:: Entries shown
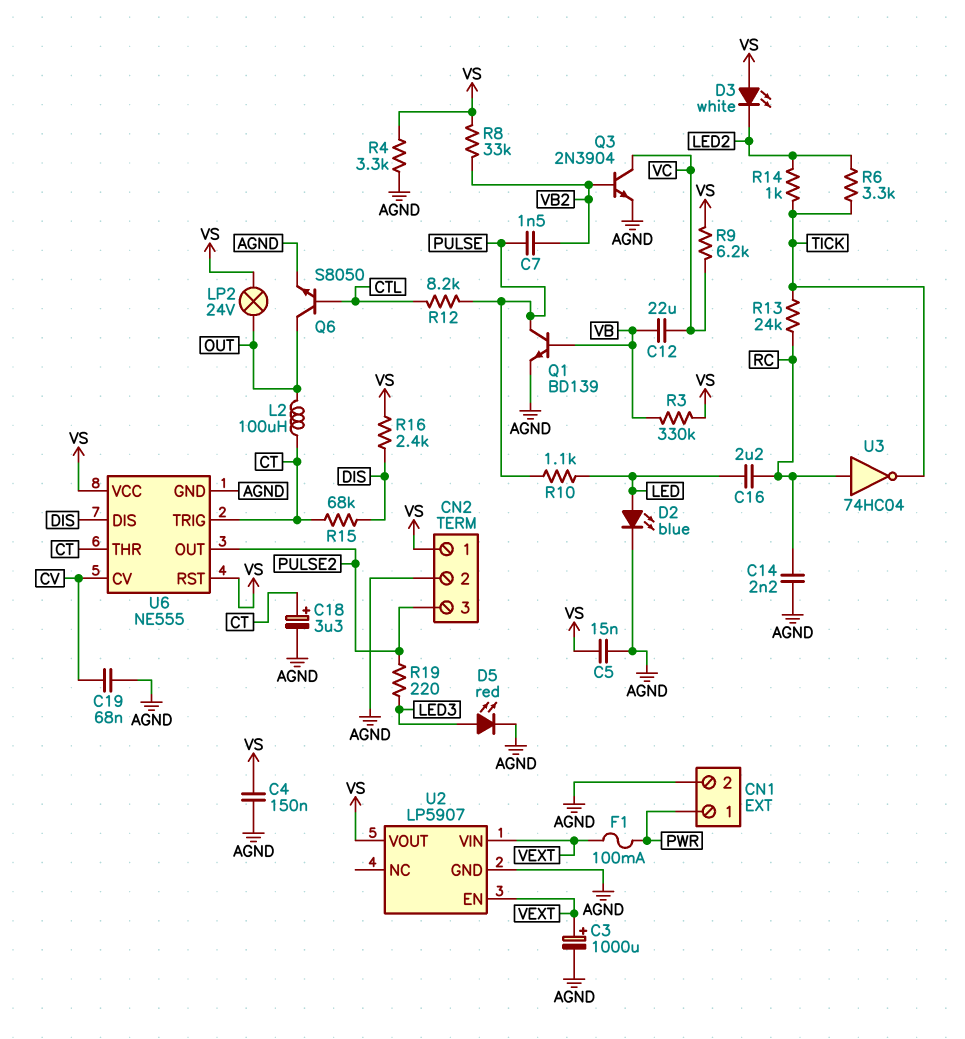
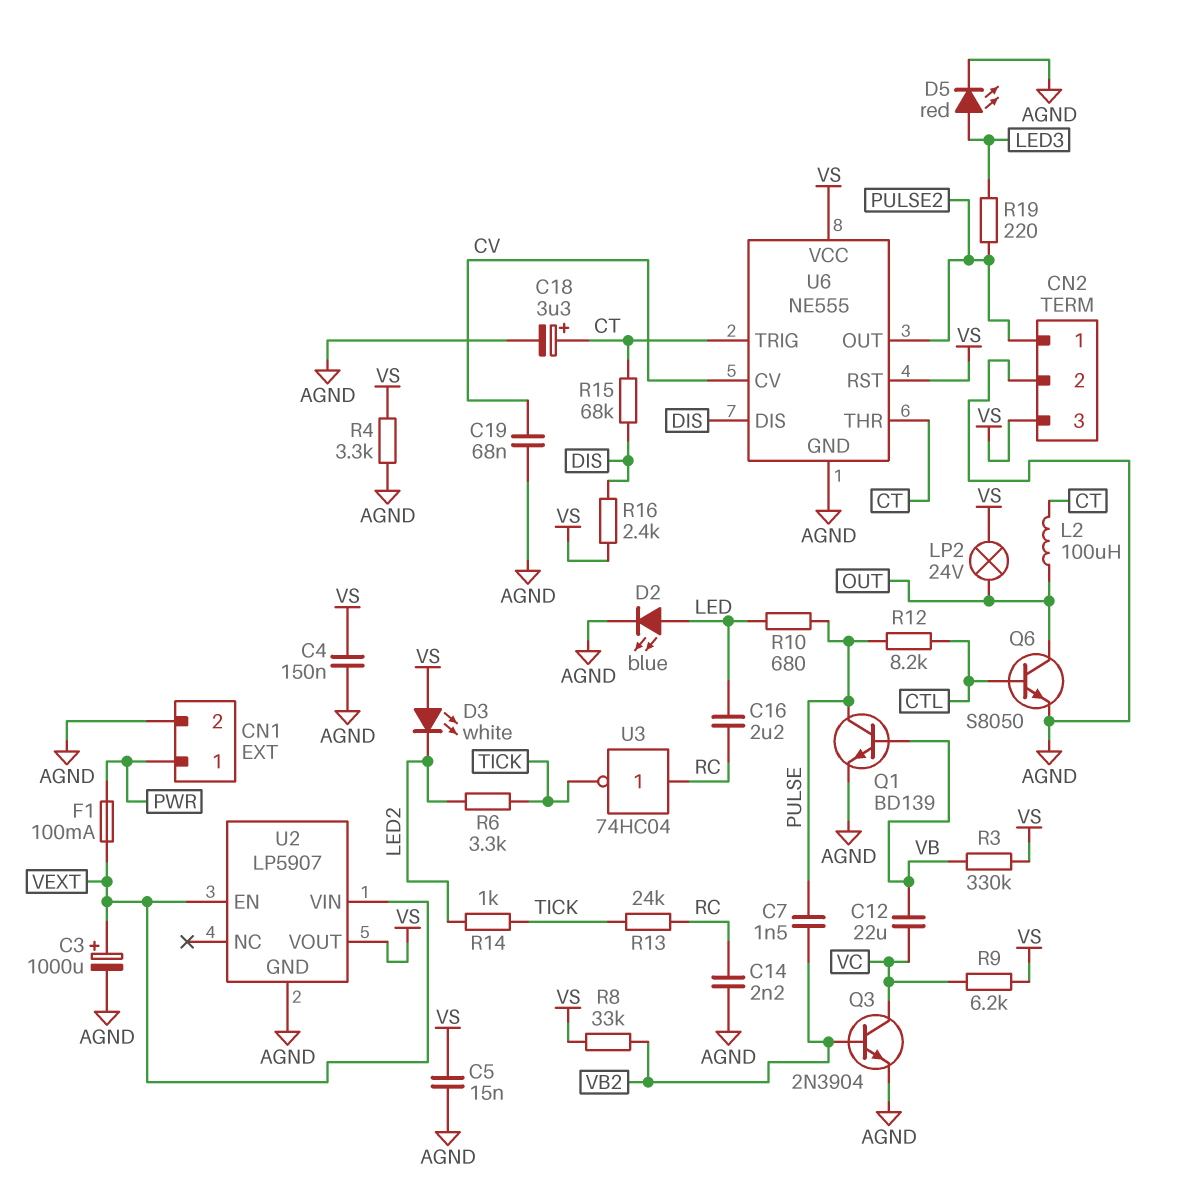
CN2 pin 1: VS -> PULSE2
CN2 pin 3: PULSE2 -> VS
R10: 1.1k (LED, PULSE) -> 680 (LED, PULSE)

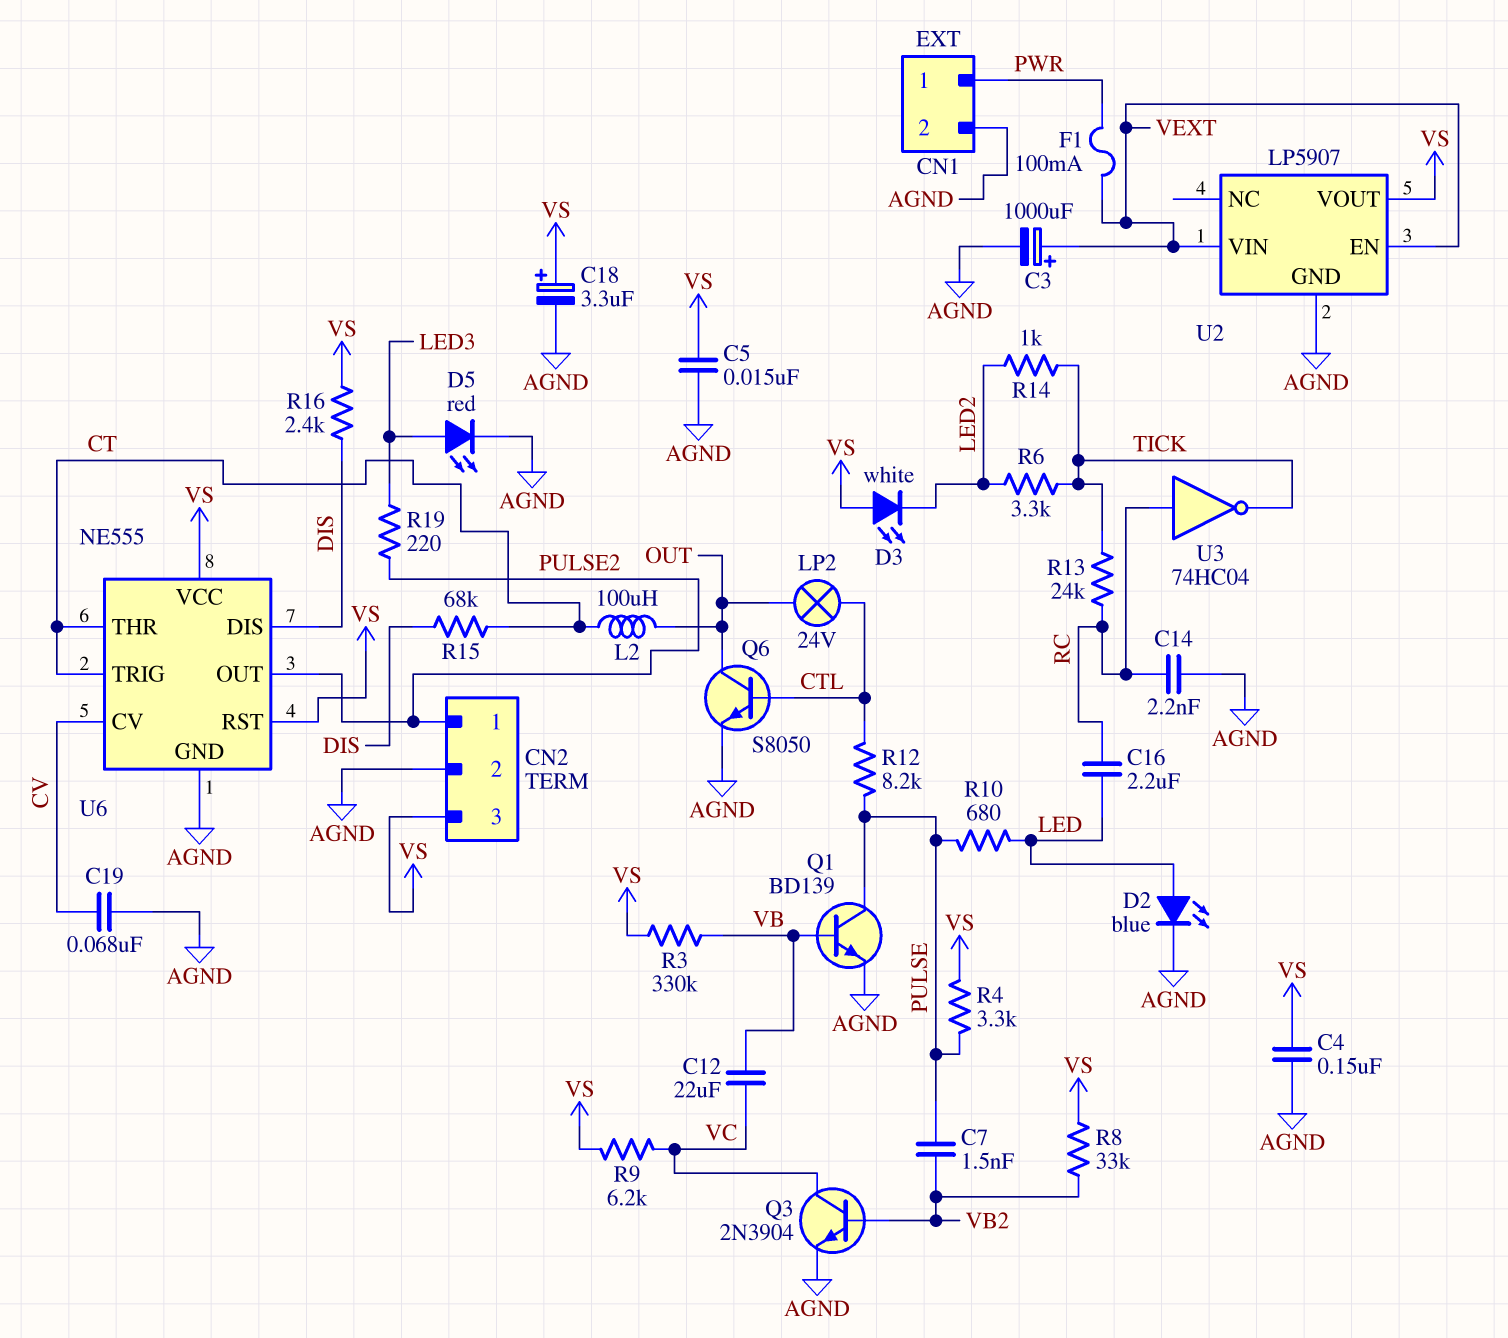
C18: 3.3uF (plus CT, minus AGND) -> 3.3uF (plus VS, minus AGND)
LP2: lamp 24V (OUT, VS) -> lamp 24V (CTL, OUT)
R4: 3.3k (AGND, VS) -> 3.3k (PULSE, VS)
::::
## [What to produce]
Of all the lines in the data above, show only those that hold the word "AGND".

## [Output for this exercise]
C18: 3.3uF (plus CT, minus AGND) -> 3.3uF (plus VS, minus AGND)
R4: 3.3k (AGND, VS) -> 3.3k (PULSE, VS)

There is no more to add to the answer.